* **INFORMATION SUPPLIED**
.....

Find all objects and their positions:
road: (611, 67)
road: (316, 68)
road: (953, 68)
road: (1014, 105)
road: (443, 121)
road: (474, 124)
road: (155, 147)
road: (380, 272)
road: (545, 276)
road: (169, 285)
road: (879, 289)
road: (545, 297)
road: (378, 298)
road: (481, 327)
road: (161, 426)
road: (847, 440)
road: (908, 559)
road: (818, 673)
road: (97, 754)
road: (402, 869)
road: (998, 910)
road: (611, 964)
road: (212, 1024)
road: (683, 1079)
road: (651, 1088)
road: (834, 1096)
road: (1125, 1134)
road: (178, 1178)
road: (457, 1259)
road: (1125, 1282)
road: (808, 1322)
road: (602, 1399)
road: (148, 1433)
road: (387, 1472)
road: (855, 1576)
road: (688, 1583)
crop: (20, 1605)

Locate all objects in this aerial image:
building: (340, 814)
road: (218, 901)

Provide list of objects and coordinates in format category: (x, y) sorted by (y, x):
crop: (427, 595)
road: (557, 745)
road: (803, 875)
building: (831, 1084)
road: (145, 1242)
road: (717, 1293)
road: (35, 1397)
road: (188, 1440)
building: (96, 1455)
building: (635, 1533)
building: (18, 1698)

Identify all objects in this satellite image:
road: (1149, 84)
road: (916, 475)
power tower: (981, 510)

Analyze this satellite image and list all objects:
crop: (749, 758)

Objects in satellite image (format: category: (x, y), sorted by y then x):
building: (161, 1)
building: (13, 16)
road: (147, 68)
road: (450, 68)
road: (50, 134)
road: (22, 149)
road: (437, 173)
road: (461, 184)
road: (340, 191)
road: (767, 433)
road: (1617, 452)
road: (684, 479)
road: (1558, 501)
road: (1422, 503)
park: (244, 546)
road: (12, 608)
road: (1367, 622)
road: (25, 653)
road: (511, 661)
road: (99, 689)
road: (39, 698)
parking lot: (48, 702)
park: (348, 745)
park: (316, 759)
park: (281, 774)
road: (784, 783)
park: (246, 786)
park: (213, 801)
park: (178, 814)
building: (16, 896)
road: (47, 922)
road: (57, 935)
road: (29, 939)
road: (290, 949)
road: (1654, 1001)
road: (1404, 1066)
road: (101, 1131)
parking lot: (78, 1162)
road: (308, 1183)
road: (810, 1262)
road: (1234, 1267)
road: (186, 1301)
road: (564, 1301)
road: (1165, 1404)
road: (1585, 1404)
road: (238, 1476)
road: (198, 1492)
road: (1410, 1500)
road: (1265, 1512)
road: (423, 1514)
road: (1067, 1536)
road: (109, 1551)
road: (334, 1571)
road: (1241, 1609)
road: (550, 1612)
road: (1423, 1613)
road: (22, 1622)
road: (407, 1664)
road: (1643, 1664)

.....

* **TASK DESCRIPTION**
Would you please repeat all the entries exactly as written?

* **SOLUTION TO THIS TASK**
Find all objects and their positions:
road: (611, 67)
road: (316, 68)
road: (953, 68)
road: (1014, 105)
road: (443, 121)
road: (474, 124)
road: (155, 147)
road: (380, 272)
road: (545, 276)
road: (169, 285)
road: (879, 289)
road: (545, 297)
road: (378, 298)
road: (481, 327)
road: (161, 426)
road: (847, 440)
road: (908, 559)
road: (818, 673)
road: (97, 754)
road: (402, 869)
road: (998, 910)
road: (611, 964)
road: (212, 1024)
road: (683, 1079)
road: (651, 1088)
road: (834, 1096)
road: (1125, 1134)
road: (178, 1178)
road: (457, 1259)
road: (1125, 1282)
road: (808, 1322)
road: (602, 1399)
road: (148, 1433)
road: (387, 1472)
road: (855, 1576)
road: (688, 1583)
crop: (20, 1605)

Locate all objects in this aerial image:
building: (340, 814)
road: (218, 901)

Provide list of objects and coordinates in format category: (x, y) sorted by (y, x):
crop: (427, 595)
road: (557, 745)
road: (803, 875)
building: (831, 1084)
road: (145, 1242)
road: (717, 1293)
road: (35, 1397)
road: (188, 1440)
building: (96, 1455)
building: (635, 1533)
building: (18, 1698)

Identify all objects in this satellite image:
road: (1149, 84)
road: (916, 475)
power tower: (981, 510)

Analyze this satellite image and list all objects:
crop: (749, 758)

Objects in satellite image (format: category: (x, y), sorted by y then x):
building: (161, 1)
building: (13, 16)
road: (147, 68)
road: (450, 68)
road: (50, 134)
road: (22, 149)
road: (437, 173)
road: (461, 184)
road: (340, 191)
road: (767, 433)
road: (1617, 452)
road: (684, 479)
road: (1558, 501)
road: (1422, 503)
park: (244, 546)
road: (12, 608)
road: (1367, 622)
road: (25, 653)
road: (511, 661)
road: (99, 689)
road: (39, 698)
parking lot: (48, 702)
park: (348, 745)
park: (316, 759)
park: (281, 774)
road: (784, 783)
park: (246, 786)
park: (213, 801)
park: (178, 814)
building: (16, 896)
road: (47, 922)
road: (57, 935)
road: (29, 939)
road: (290, 949)
road: (1654, 1001)
road: (1404, 1066)
road: (101, 1131)
parking lot: (78, 1162)
road: (308, 1183)
road: (810, 1262)
road: (1234, 1267)
road: (186, 1301)
road: (564, 1301)
road: (1165, 1404)
road: (1585, 1404)
road: (238, 1476)
road: (198, 1492)
road: (1410, 1500)
road: (1265, 1512)
road: (423, 1514)
road: (1067, 1536)
road: (109, 1551)
road: (334, 1571)
road: (1241, 1609)
road: (550, 1612)
road: (1423, 1613)
road: (22, 1622)
road: (407, 1664)
road: (1643, 1664)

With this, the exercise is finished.